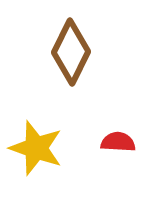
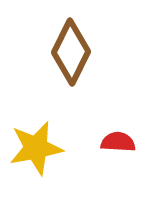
yellow star: rotated 30 degrees counterclockwise
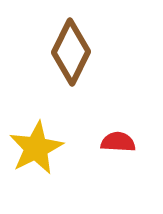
yellow star: rotated 16 degrees counterclockwise
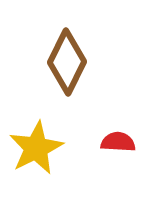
brown diamond: moved 4 px left, 10 px down
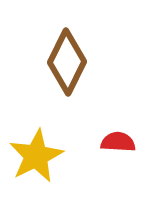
yellow star: moved 8 px down
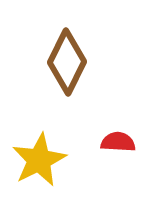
yellow star: moved 3 px right, 4 px down
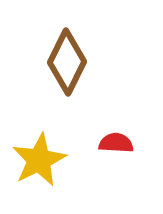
red semicircle: moved 2 px left, 1 px down
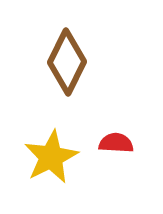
yellow star: moved 12 px right, 3 px up
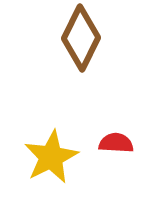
brown diamond: moved 14 px right, 24 px up
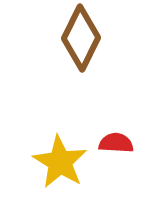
yellow star: moved 9 px right, 5 px down; rotated 14 degrees counterclockwise
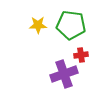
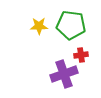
yellow star: moved 1 px right, 1 px down
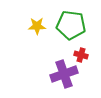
yellow star: moved 2 px left
red cross: rotated 24 degrees clockwise
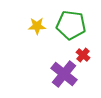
red cross: moved 2 px right; rotated 24 degrees clockwise
purple cross: rotated 32 degrees counterclockwise
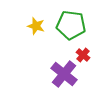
yellow star: moved 1 px left; rotated 18 degrees clockwise
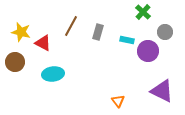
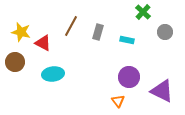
purple circle: moved 19 px left, 26 px down
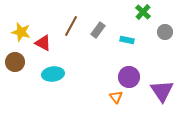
gray rectangle: moved 2 px up; rotated 21 degrees clockwise
purple triangle: rotated 30 degrees clockwise
orange triangle: moved 2 px left, 4 px up
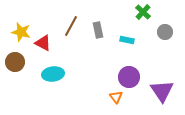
gray rectangle: rotated 49 degrees counterclockwise
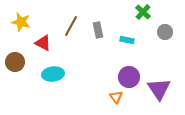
yellow star: moved 10 px up
purple triangle: moved 3 px left, 2 px up
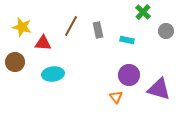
yellow star: moved 1 px right, 5 px down
gray circle: moved 1 px right, 1 px up
red triangle: rotated 24 degrees counterclockwise
purple circle: moved 2 px up
purple triangle: rotated 40 degrees counterclockwise
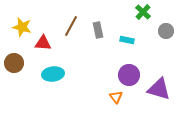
brown circle: moved 1 px left, 1 px down
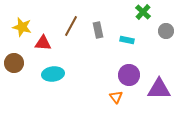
purple triangle: rotated 15 degrees counterclockwise
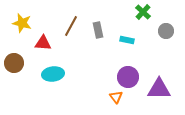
yellow star: moved 4 px up
purple circle: moved 1 px left, 2 px down
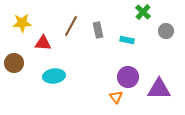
yellow star: rotated 18 degrees counterclockwise
cyan ellipse: moved 1 px right, 2 px down
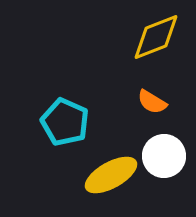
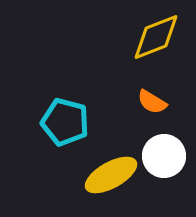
cyan pentagon: rotated 9 degrees counterclockwise
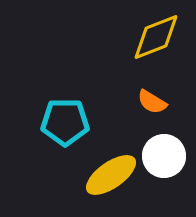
cyan pentagon: rotated 15 degrees counterclockwise
yellow ellipse: rotated 6 degrees counterclockwise
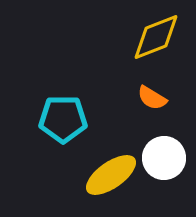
orange semicircle: moved 4 px up
cyan pentagon: moved 2 px left, 3 px up
white circle: moved 2 px down
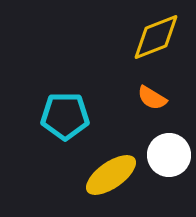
cyan pentagon: moved 2 px right, 3 px up
white circle: moved 5 px right, 3 px up
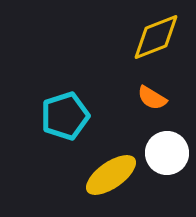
cyan pentagon: rotated 18 degrees counterclockwise
white circle: moved 2 px left, 2 px up
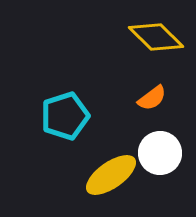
yellow diamond: rotated 66 degrees clockwise
orange semicircle: rotated 68 degrees counterclockwise
white circle: moved 7 px left
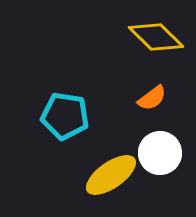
cyan pentagon: rotated 27 degrees clockwise
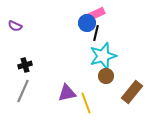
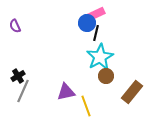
purple semicircle: rotated 40 degrees clockwise
cyan star: moved 3 px left, 1 px down; rotated 12 degrees counterclockwise
black cross: moved 7 px left, 11 px down; rotated 16 degrees counterclockwise
purple triangle: moved 1 px left, 1 px up
yellow line: moved 3 px down
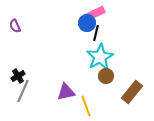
pink rectangle: moved 1 px up
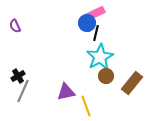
brown rectangle: moved 9 px up
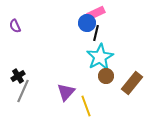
purple triangle: rotated 36 degrees counterclockwise
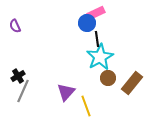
black line: moved 1 px right, 6 px down; rotated 21 degrees counterclockwise
brown circle: moved 2 px right, 2 px down
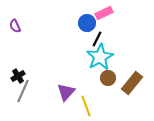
pink rectangle: moved 8 px right
black line: rotated 35 degrees clockwise
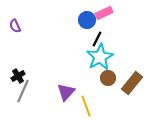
blue circle: moved 3 px up
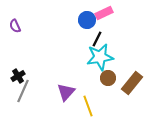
cyan star: rotated 20 degrees clockwise
yellow line: moved 2 px right
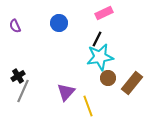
blue circle: moved 28 px left, 3 px down
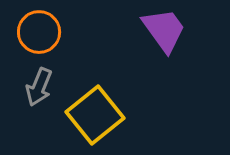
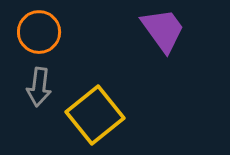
purple trapezoid: moved 1 px left
gray arrow: rotated 15 degrees counterclockwise
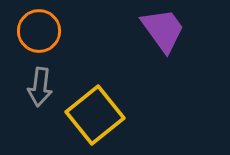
orange circle: moved 1 px up
gray arrow: moved 1 px right
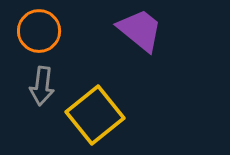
purple trapezoid: moved 23 px left; rotated 15 degrees counterclockwise
gray arrow: moved 2 px right, 1 px up
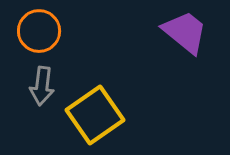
purple trapezoid: moved 45 px right, 2 px down
yellow square: rotated 4 degrees clockwise
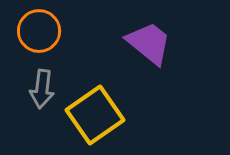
purple trapezoid: moved 36 px left, 11 px down
gray arrow: moved 3 px down
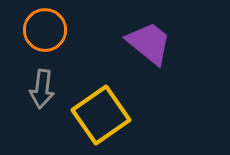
orange circle: moved 6 px right, 1 px up
yellow square: moved 6 px right
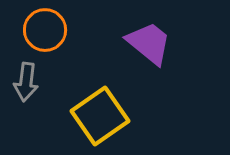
gray arrow: moved 16 px left, 7 px up
yellow square: moved 1 px left, 1 px down
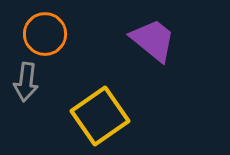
orange circle: moved 4 px down
purple trapezoid: moved 4 px right, 3 px up
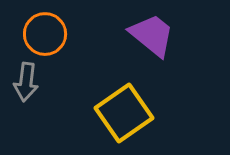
purple trapezoid: moved 1 px left, 5 px up
yellow square: moved 24 px right, 3 px up
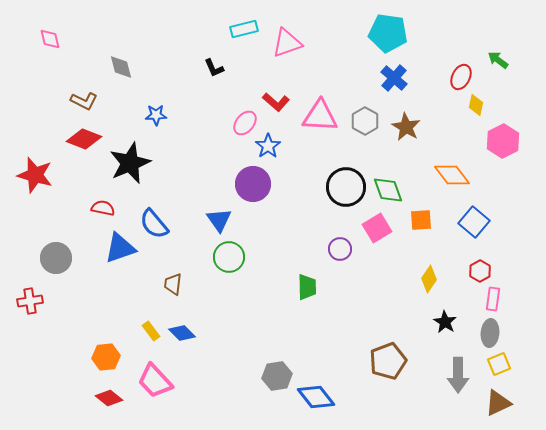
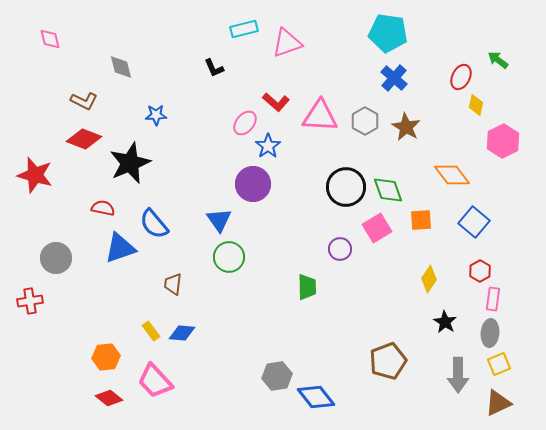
blue diamond at (182, 333): rotated 40 degrees counterclockwise
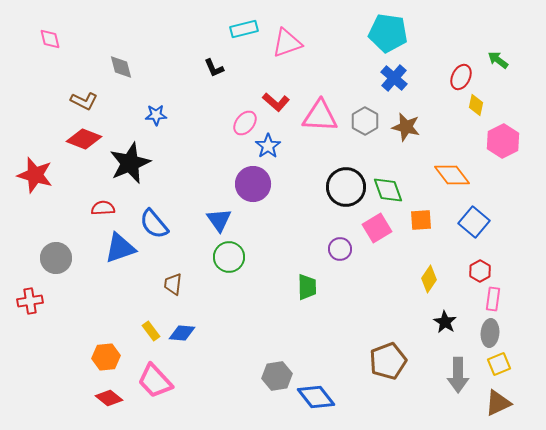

Work required: Please copy out all of the data above word for word, omitting the pictures.

Completed task:
yellow star: rotated 30 degrees counterclockwise
yellow star: rotated 16 degrees counterclockwise
brown diamond: moved 4 px left, 10 px down
yellow star: moved 8 px down
yellow star: moved 3 px right, 4 px down
red semicircle: moved 2 px left, 1 px down
yellow star: moved 12 px right, 3 px up
brown diamond: moved 14 px right, 24 px up
yellow star: moved 9 px right, 5 px down; rotated 14 degrees counterclockwise
yellow star: moved 1 px right, 1 px down
yellow star: moved 2 px left
red cross: rotated 24 degrees clockwise
red cross: moved 2 px right; rotated 24 degrees clockwise
purple cross: rotated 32 degrees counterclockwise
yellow star: moved 1 px left; rotated 18 degrees clockwise
purple circle: moved 19 px left, 26 px down
gray rectangle: moved 2 px up; rotated 21 degrees clockwise
purple triangle: rotated 30 degrees clockwise
orange triangle: moved 2 px left, 4 px up
gray rectangle: rotated 49 degrees counterclockwise
yellow star: moved 10 px up
purple triangle: moved 3 px left, 2 px up
yellow star: moved 1 px right, 5 px down
gray circle: moved 1 px right, 1 px up
red triangle: rotated 24 degrees counterclockwise
purple circle: moved 2 px up
purple triangle: rotated 40 degrees counterclockwise
brown circle: moved 1 px left, 1 px down
purple triangle: rotated 15 degrees counterclockwise
yellow star: moved 4 px up
purple circle: moved 1 px left, 2 px down
yellow star: rotated 18 degrees counterclockwise
cyan ellipse: moved 1 px right, 2 px down
cyan pentagon: rotated 9 degrees counterclockwise
cyan pentagon: rotated 15 degrees counterclockwise
yellow ellipse: rotated 6 degrees counterclockwise
orange semicircle: moved 4 px up
cyan pentagon: moved 2 px left, 3 px up
white circle: moved 2 px down
cyan pentagon: moved 2 px right, 3 px up
white circle: moved 5 px right, 3 px up
cyan pentagon: rotated 18 degrees counterclockwise
white circle: moved 2 px left, 2 px up
yellow diamond: rotated 66 degrees clockwise
orange semicircle: rotated 68 degrees counterclockwise
white circle: moved 7 px left
cyan pentagon: rotated 27 degrees clockwise
purple semicircle: rotated 40 degrees clockwise
cyan star: moved 3 px left, 1 px down; rotated 12 degrees counterclockwise
black cross: moved 7 px left, 11 px down; rotated 16 degrees counterclockwise
purple triangle: moved 1 px left, 1 px up
yellow line: moved 3 px down
pink rectangle: moved 1 px up
brown rectangle: moved 9 px up
purple triangle: rotated 36 degrees counterclockwise
black line: moved 1 px right, 6 px down; rotated 21 degrees counterclockwise
brown circle: moved 2 px right, 2 px down
pink rectangle: moved 8 px right
black line: rotated 35 degrees clockwise
blue circle: moved 3 px up
cyan star: rotated 20 degrees clockwise
yellow line: moved 2 px right
blue circle: moved 28 px left, 3 px down
purple trapezoid: moved 1 px left
gray arrow: rotated 15 degrees counterclockwise
orange circle: moved 1 px up
gray arrow: moved 1 px right
purple trapezoid: moved 23 px left; rotated 15 degrees counterclockwise
gray arrow: moved 2 px right, 1 px up
purple trapezoid: moved 45 px right, 2 px down
yellow square: rotated 4 degrees clockwise
purple trapezoid: moved 36 px left, 11 px down
gray arrow: moved 3 px down
orange circle: moved 6 px right, 1 px up
yellow square: moved 6 px right
gray arrow: moved 16 px left, 7 px up
yellow square: moved 1 px left, 1 px down
orange circle: moved 4 px down
purple trapezoid: moved 4 px right, 3 px up
purple trapezoid: moved 1 px left, 5 px up
yellow square: moved 24 px right, 3 px up
blue diamond at (182, 333): rotated 40 degrees counterclockwise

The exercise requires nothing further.